What you need to do:
Set down exactly the lines below between the line holding "(842, 411) = (233, 266): yellow" and the line holding "(146, 205) = (225, 453): purple", inclusive; no other line belongs in the answer.

Data section:
┌────────
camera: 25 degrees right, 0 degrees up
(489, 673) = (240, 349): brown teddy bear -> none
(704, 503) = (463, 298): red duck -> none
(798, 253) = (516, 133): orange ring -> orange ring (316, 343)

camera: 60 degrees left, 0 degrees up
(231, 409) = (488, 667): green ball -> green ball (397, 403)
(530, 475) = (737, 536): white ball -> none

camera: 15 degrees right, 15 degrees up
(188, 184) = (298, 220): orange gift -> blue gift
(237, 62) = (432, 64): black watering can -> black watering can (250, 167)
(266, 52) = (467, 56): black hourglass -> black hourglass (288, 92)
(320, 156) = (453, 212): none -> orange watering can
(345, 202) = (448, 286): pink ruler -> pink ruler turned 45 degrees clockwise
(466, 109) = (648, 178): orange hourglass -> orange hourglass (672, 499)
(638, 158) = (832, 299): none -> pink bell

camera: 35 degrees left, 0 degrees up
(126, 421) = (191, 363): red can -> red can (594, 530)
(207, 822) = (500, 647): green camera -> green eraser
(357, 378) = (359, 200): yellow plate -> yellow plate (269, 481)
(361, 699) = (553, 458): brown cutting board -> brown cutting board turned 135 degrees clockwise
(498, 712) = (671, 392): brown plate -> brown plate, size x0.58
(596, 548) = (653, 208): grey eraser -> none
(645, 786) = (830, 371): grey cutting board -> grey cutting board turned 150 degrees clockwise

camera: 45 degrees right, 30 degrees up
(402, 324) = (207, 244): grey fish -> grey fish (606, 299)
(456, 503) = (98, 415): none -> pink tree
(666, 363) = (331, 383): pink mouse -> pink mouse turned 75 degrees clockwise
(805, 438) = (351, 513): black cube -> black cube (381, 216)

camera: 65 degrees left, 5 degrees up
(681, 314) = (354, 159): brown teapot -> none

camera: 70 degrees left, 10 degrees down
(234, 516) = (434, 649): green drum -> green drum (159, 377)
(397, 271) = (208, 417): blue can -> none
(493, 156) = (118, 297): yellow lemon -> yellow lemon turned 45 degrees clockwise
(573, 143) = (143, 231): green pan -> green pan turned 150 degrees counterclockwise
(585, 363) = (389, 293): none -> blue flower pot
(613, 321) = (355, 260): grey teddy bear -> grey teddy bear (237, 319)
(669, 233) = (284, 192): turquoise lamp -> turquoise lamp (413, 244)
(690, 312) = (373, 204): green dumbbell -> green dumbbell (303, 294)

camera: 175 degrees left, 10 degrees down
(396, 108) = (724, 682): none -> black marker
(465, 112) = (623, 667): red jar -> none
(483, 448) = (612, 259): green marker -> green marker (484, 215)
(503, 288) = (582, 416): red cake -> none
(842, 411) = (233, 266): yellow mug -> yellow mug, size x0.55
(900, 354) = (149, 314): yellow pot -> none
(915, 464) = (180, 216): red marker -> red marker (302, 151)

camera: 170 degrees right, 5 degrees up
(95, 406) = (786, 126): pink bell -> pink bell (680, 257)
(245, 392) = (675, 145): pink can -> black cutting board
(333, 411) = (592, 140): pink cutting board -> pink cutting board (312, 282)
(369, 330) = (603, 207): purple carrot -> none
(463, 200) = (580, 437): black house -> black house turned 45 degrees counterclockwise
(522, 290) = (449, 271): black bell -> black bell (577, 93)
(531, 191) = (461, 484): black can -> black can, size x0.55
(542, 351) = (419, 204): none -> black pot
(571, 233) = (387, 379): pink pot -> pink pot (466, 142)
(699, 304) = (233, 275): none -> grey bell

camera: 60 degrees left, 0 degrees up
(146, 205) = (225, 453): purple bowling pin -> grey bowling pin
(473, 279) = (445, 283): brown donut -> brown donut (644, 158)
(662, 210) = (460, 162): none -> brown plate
└────────
Reply:
(842, 411) = (233, 266): yellow mug -> yellow mug, size x0.55
(900, 354) = (149, 314): yellow pot -> none
(915, 464) = (180, 216): red marker -> red marker (302, 151)

camera: 170 degrees right, 5 degrees up
(95, 406) = (786, 126): pink bell -> pink bell (680, 257)
(245, 392) = (675, 145): pink can -> black cutting board
(333, 411) = (592, 140): pink cutting board -> pink cutting board (312, 282)
(369, 330) = (603, 207): purple carrot -> none
(463, 200) = (580, 437): black house -> black house turned 45 degrees counterclockwise
(522, 290) = (449, 271): black bell -> black bell (577, 93)
(531, 191) = (461, 484): black can -> black can, size x0.55
(542, 351) = (419, 204): none -> black pot
(571, 233) = (387, 379): pink pot -> pink pot (466, 142)
(699, 304) = (233, 275): none -> grey bell

camera: 60 degrees left, 0 degrees up
(146, 205) = (225, 453): purple bowling pin -> grey bowling pin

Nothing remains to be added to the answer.